- **EXERCISE**:
In the data below, find each line that contains the word "none" and copy it.

- **TASK MATERIAL**:
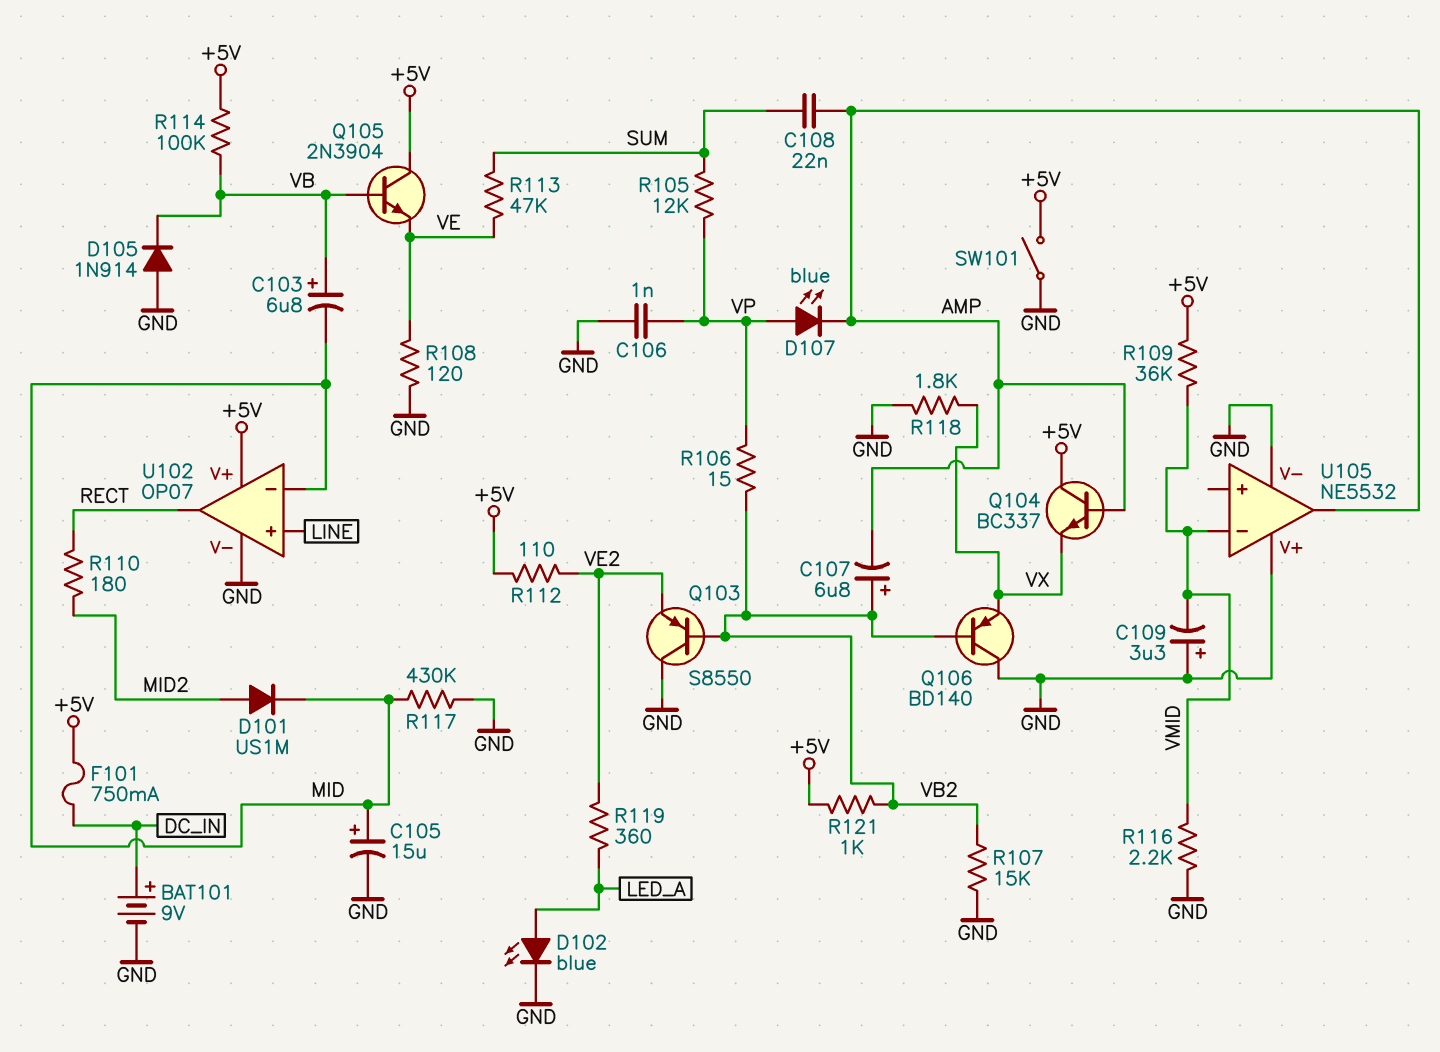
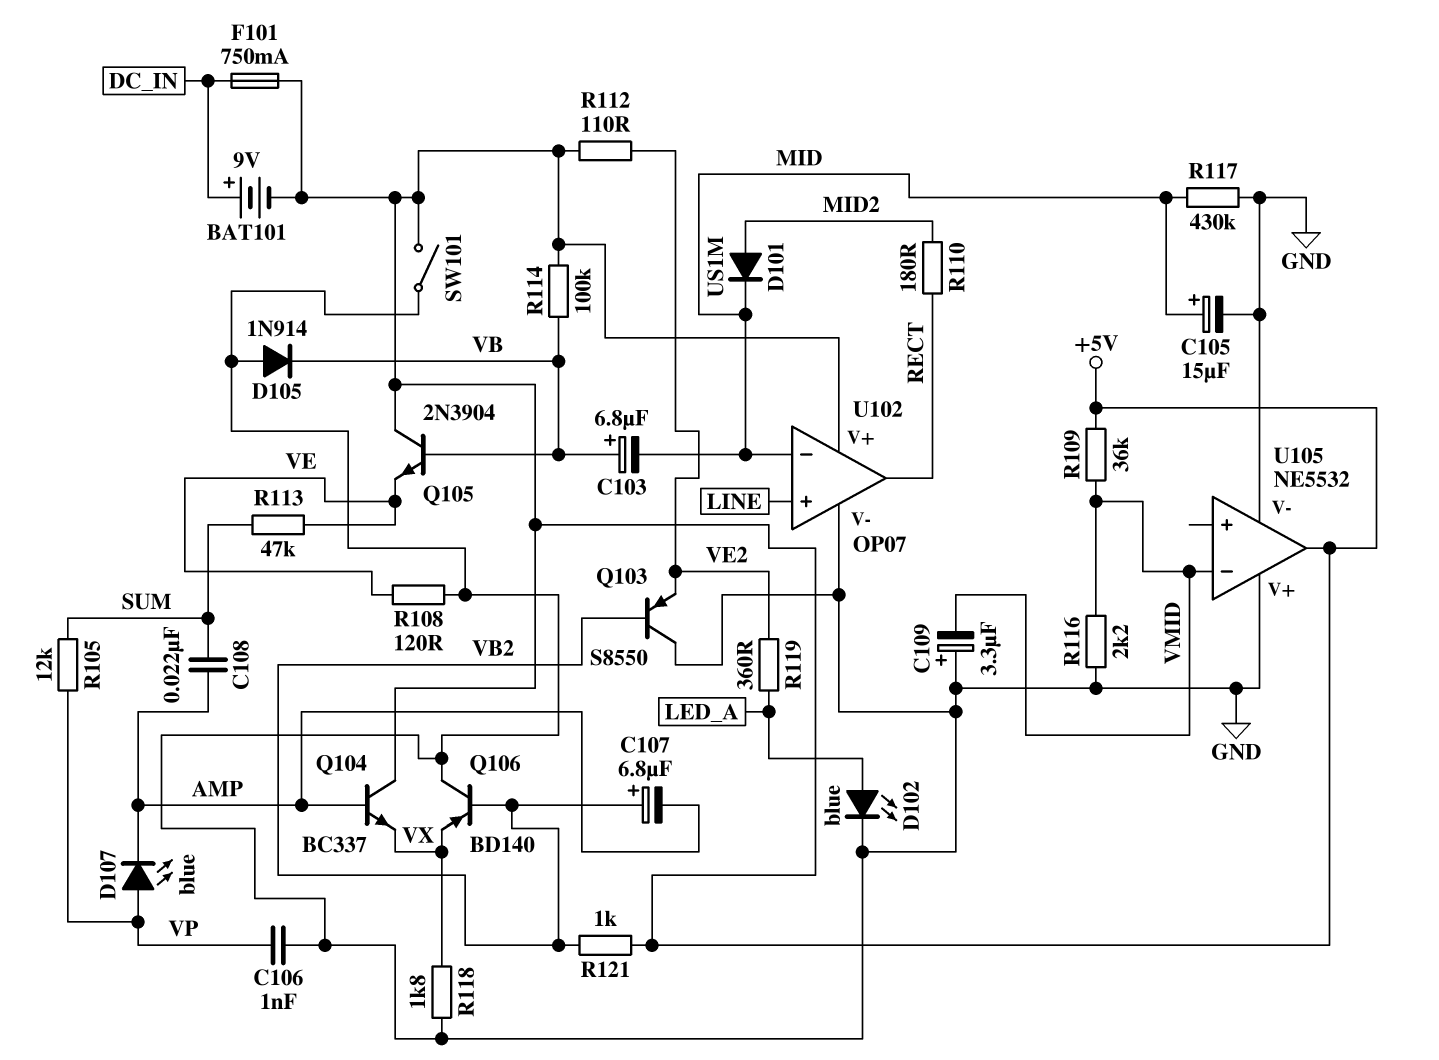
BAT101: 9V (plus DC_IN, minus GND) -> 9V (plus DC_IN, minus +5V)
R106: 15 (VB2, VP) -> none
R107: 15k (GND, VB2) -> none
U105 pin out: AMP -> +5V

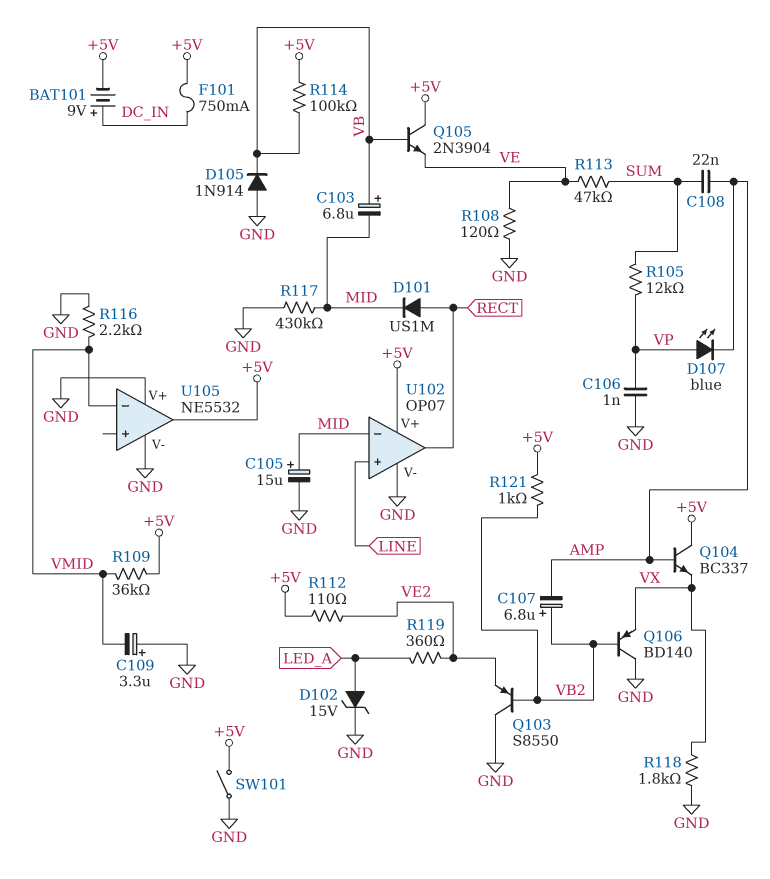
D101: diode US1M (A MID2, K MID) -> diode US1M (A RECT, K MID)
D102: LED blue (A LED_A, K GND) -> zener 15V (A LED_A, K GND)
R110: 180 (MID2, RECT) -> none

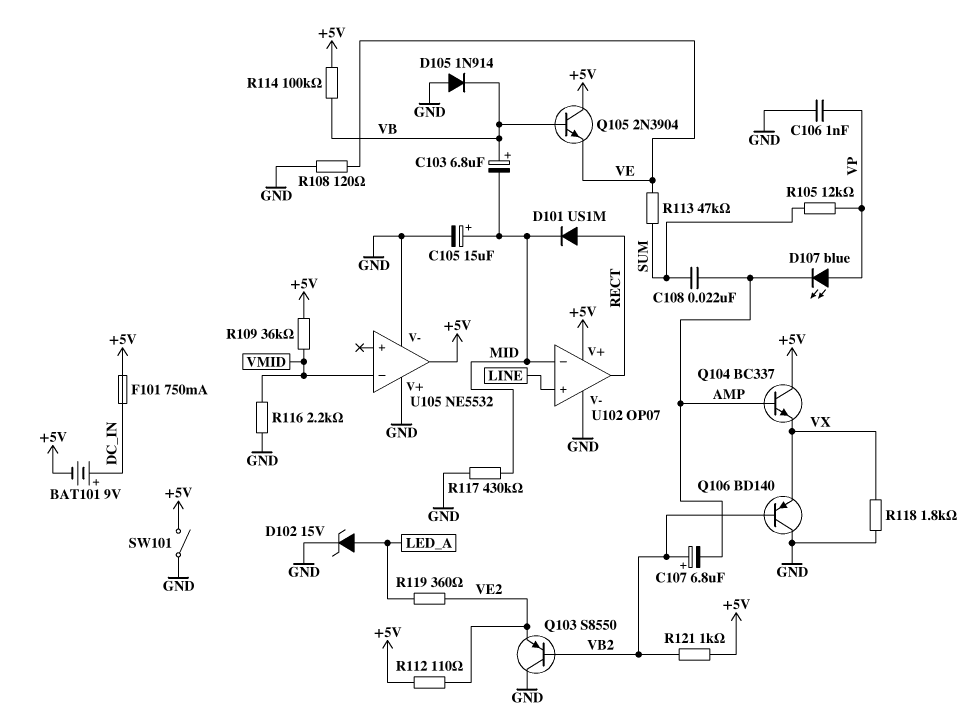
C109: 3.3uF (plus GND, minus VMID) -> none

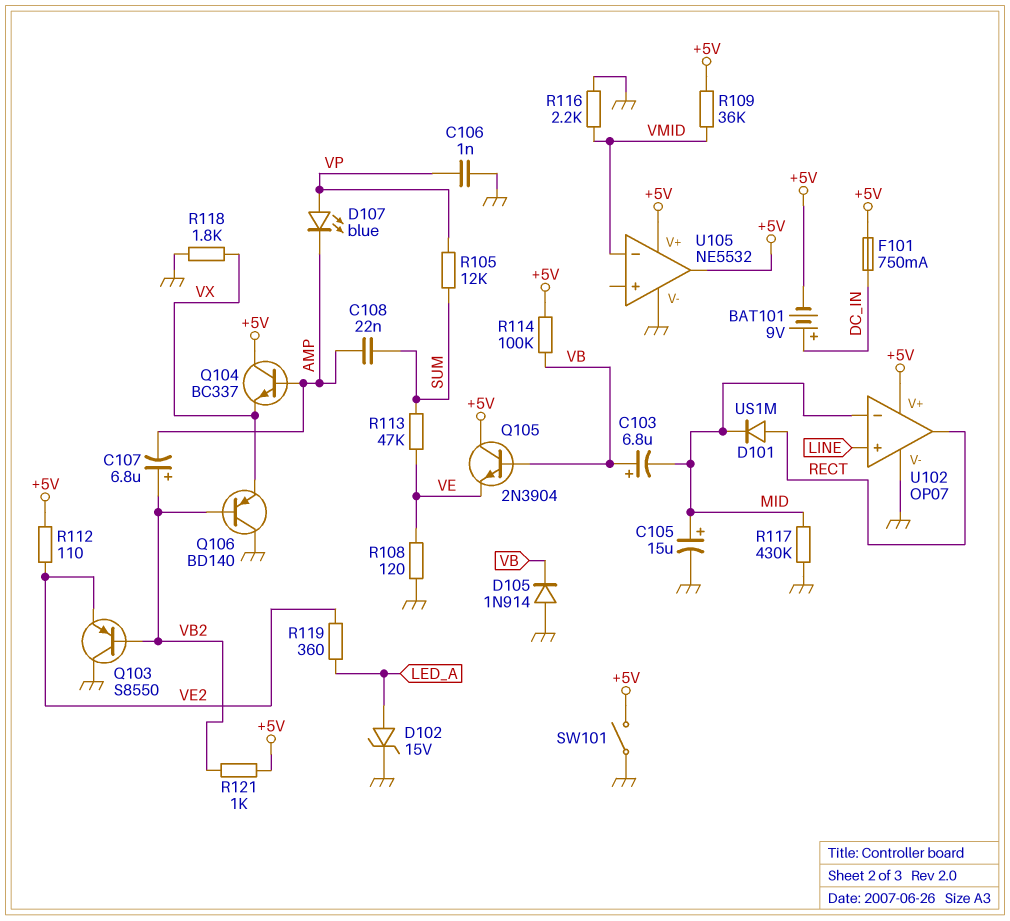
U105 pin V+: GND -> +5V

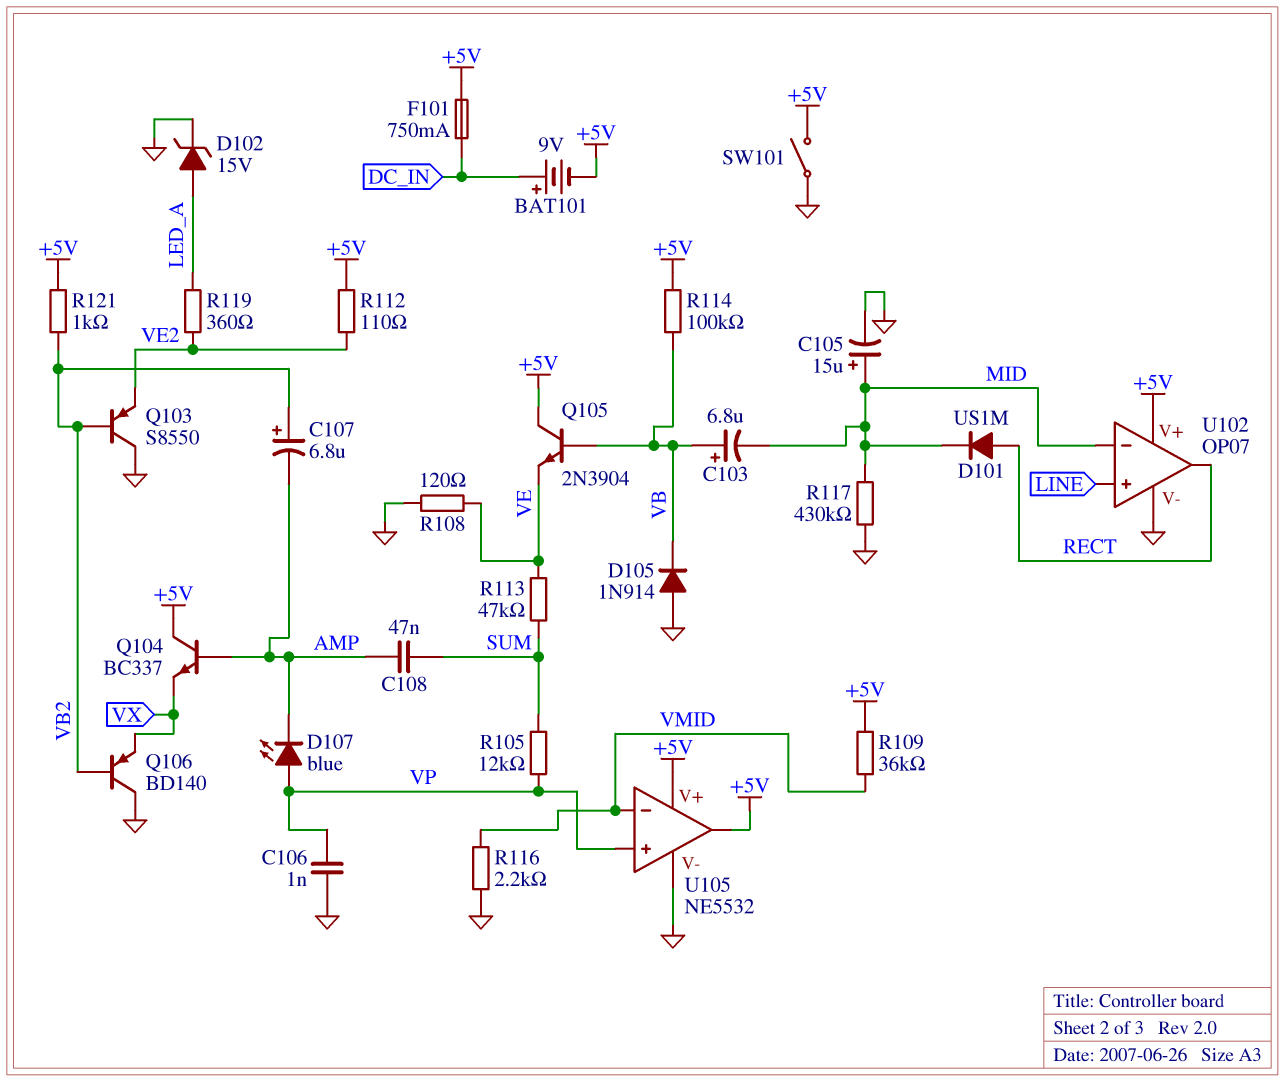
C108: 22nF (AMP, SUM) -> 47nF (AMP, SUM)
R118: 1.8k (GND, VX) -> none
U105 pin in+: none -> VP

- **EXPECTED ANSWER**:
R106: 15 (VB2, VP) -> none
R107: 15k (GND, VB2) -> none
R110: 180 (MID2, RECT) -> none
C109: 3.3uF (plus GND, minus VMID) -> none
R118: 1.8k (GND, VX) -> none
U105 pin in+: none -> VP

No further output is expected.